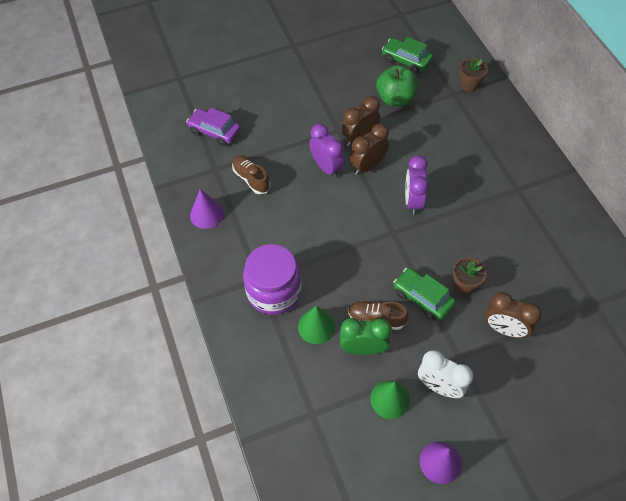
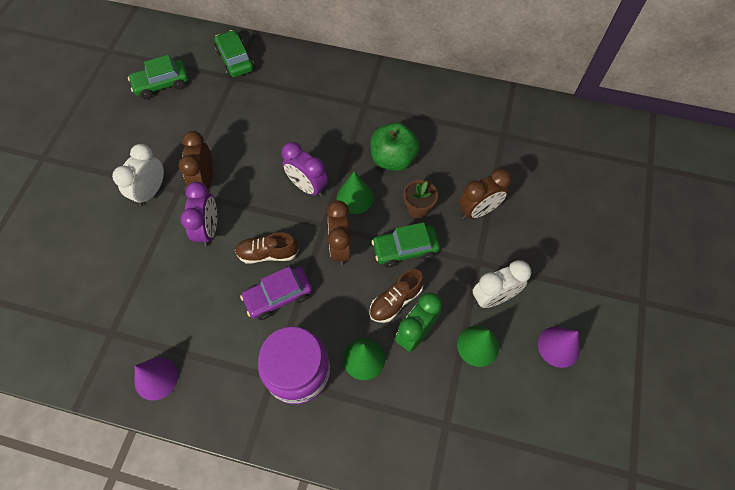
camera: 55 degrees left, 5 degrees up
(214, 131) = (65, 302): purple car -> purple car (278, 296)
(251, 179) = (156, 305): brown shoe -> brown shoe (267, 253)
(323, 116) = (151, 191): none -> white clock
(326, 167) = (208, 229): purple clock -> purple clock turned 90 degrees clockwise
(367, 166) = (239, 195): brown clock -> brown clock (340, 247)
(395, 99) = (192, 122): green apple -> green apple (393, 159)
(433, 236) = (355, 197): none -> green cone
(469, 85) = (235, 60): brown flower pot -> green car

==

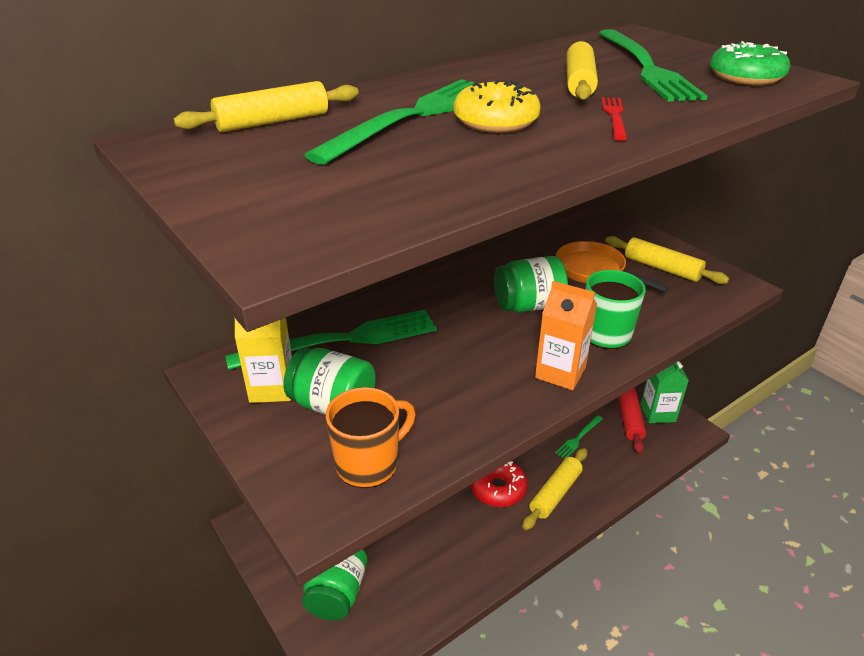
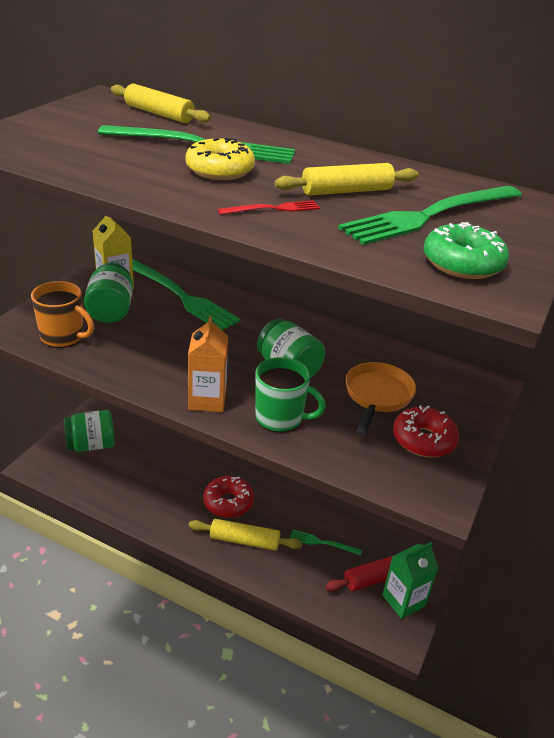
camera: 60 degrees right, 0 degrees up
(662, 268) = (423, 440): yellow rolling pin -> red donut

◆ DIRECTIONS ◆
Considering only the material above, set down every line from the one with "camera: 55 degrees left, 5 degrees up" to the one with "(469, 85) = (235, 60): brown", inclusive, exactly as written.

◆ RESULT FOR THIS TASK ◆
camera: 55 degrees left, 5 degrees up
(214, 131) = (65, 302): purple car -> purple car (278, 296)
(251, 179) = (156, 305): brown shoe -> brown shoe (267, 253)
(323, 116) = (151, 191): none -> white clock
(326, 167) = (208, 229): purple clock -> purple clock turned 90 degrees clockwise
(367, 166) = (239, 195): brown clock -> brown clock (340, 247)
(395, 99) = (192, 122): green apple -> green apple (393, 159)
(433, 236) = (355, 197): none -> green cone
(469, 85) = (235, 60): brown flower pot -> green car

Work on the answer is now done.